- Problem description: Check every line of the data and copy the ones where "drzewko" appears.
** Entries provided follows **
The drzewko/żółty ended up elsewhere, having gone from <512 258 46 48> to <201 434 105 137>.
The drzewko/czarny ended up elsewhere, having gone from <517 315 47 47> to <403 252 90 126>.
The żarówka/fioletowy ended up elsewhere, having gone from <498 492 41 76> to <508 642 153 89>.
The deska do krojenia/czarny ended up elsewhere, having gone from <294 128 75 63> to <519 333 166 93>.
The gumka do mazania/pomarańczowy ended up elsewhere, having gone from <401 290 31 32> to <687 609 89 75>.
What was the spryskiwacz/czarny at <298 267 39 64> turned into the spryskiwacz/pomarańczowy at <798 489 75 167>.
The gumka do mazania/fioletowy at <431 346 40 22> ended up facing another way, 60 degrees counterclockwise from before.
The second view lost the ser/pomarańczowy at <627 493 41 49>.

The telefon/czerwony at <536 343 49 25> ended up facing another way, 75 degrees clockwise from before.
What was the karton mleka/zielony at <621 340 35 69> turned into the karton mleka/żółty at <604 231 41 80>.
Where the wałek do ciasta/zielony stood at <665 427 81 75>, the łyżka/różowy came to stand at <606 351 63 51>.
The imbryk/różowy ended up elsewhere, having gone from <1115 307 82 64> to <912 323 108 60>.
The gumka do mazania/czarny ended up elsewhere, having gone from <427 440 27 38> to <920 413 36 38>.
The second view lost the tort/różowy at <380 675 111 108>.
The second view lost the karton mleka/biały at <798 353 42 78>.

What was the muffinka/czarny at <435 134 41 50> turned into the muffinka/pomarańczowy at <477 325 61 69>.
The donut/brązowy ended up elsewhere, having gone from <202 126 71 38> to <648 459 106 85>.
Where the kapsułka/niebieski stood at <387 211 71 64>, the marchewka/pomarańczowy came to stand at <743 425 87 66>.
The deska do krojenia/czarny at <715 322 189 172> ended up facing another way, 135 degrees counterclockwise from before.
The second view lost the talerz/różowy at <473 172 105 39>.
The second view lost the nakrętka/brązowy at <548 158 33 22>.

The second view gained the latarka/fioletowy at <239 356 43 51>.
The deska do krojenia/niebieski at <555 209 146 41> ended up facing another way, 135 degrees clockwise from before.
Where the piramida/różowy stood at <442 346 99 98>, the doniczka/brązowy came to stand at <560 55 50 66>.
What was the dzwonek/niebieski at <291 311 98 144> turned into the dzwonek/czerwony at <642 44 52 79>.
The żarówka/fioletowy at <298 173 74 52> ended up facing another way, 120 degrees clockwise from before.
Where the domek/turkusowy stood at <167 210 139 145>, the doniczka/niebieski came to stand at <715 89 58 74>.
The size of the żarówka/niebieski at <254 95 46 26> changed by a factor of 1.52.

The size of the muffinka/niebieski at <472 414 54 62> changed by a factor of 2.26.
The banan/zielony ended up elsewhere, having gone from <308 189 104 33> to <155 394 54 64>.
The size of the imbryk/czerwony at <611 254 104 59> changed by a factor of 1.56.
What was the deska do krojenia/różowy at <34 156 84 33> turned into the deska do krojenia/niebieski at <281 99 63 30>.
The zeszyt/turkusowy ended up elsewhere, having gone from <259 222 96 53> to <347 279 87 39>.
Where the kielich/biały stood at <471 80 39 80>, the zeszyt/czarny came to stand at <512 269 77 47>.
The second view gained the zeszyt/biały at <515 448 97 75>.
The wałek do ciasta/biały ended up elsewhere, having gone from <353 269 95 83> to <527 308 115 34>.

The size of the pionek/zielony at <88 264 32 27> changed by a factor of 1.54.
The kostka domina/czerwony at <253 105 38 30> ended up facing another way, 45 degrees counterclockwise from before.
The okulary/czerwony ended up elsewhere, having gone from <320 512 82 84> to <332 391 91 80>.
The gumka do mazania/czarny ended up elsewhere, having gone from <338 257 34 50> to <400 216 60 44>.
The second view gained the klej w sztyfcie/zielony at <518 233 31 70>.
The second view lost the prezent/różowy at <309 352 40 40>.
** End of Entries provided **
- Solved problem:
The drzewko/żółty ended up elsewhere, having gone from <512 258 46 48> to <201 434 105 137>.
The drzewko/czarny ended up elsewhere, having gone from <517 315 47 47> to <403 252 90 126>.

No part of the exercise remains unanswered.